■ Excerpted data ■
※
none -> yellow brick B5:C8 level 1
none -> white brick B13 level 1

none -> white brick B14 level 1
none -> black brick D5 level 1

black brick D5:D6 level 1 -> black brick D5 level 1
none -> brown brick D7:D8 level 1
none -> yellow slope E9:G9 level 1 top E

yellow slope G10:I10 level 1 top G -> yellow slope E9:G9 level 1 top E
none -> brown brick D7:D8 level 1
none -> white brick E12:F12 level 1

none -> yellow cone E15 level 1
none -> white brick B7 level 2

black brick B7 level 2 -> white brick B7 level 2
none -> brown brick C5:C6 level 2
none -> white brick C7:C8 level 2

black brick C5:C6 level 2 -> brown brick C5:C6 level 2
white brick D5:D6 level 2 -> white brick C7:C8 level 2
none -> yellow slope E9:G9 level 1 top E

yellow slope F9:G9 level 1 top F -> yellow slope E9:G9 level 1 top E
※
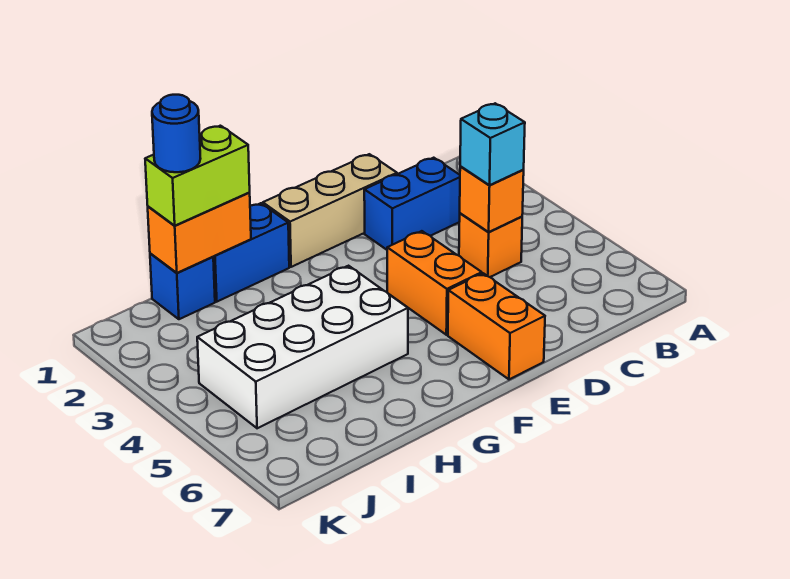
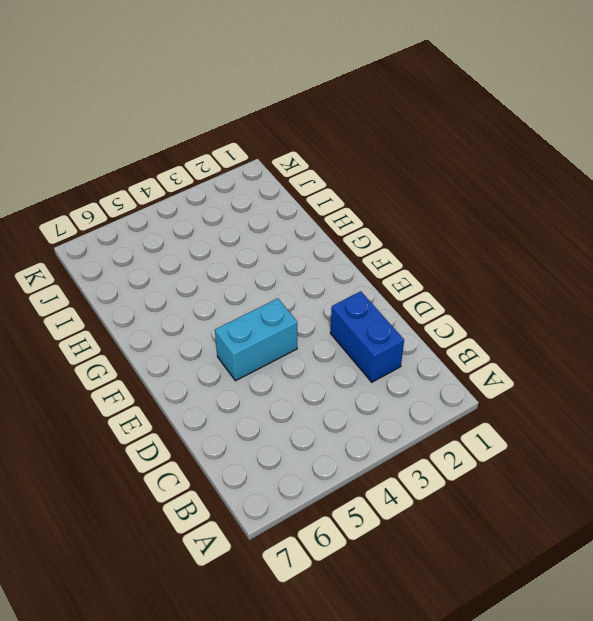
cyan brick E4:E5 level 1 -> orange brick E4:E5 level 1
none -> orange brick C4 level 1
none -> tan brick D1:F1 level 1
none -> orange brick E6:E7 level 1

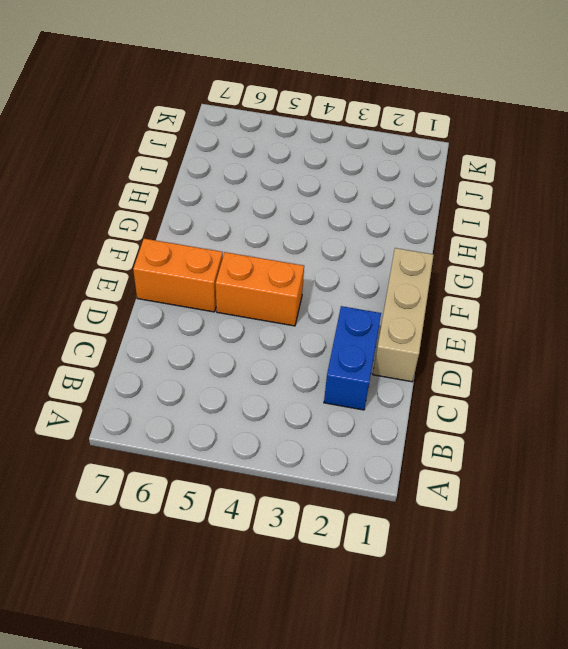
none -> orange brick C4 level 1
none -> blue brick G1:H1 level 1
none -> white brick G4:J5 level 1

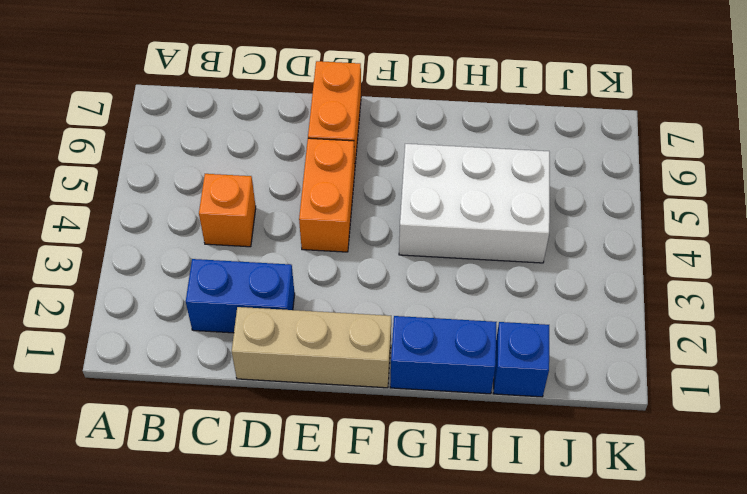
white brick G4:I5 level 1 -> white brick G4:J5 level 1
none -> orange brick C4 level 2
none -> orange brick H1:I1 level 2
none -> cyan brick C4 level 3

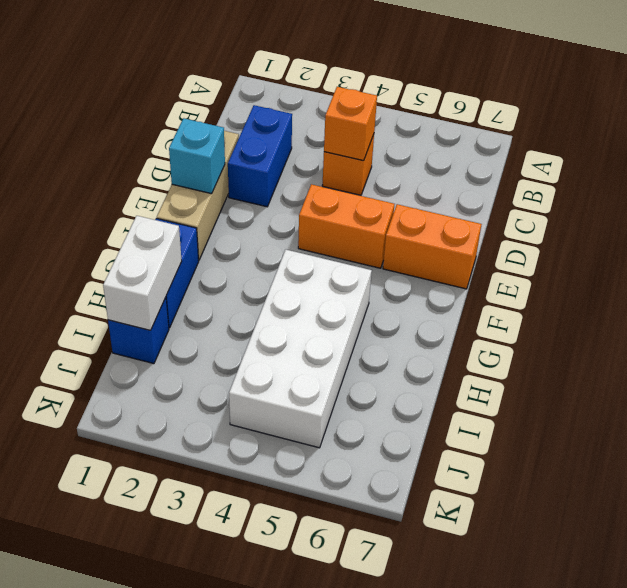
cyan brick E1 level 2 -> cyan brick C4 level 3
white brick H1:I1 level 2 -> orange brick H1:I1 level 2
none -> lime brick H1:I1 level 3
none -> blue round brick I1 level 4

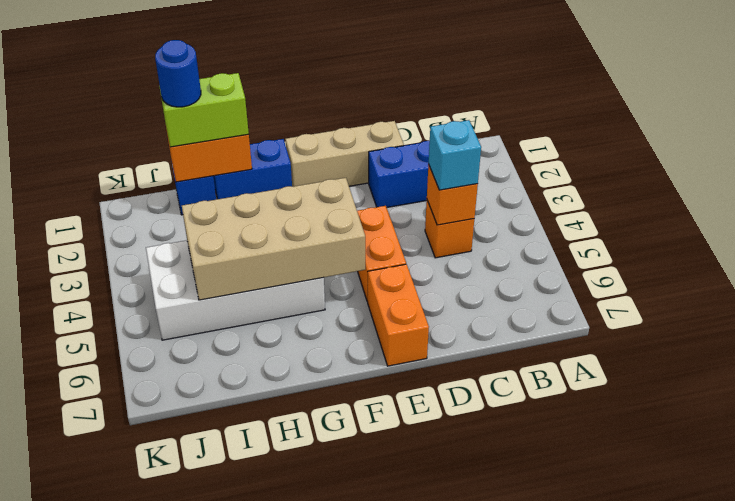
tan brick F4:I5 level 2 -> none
※
■ What this task involves ■
Every line from the one with "white brick G4:I5" through the one with "tan brick F4:I5 level 2 -> none" is to be reproduced exactly as written above, and the pictures are to be dropped.

■ Written response ■
white brick G4:I5 level 1 -> white brick G4:J5 level 1
none -> orange brick C4 level 2
none -> orange brick H1:I1 level 2
none -> cyan brick C4 level 3

cyan brick E1 level 2 -> cyan brick C4 level 3
white brick H1:I1 level 2 -> orange brick H1:I1 level 2
none -> lime brick H1:I1 level 3
none -> blue round brick I1 level 4

tan brick F4:I5 level 2 -> none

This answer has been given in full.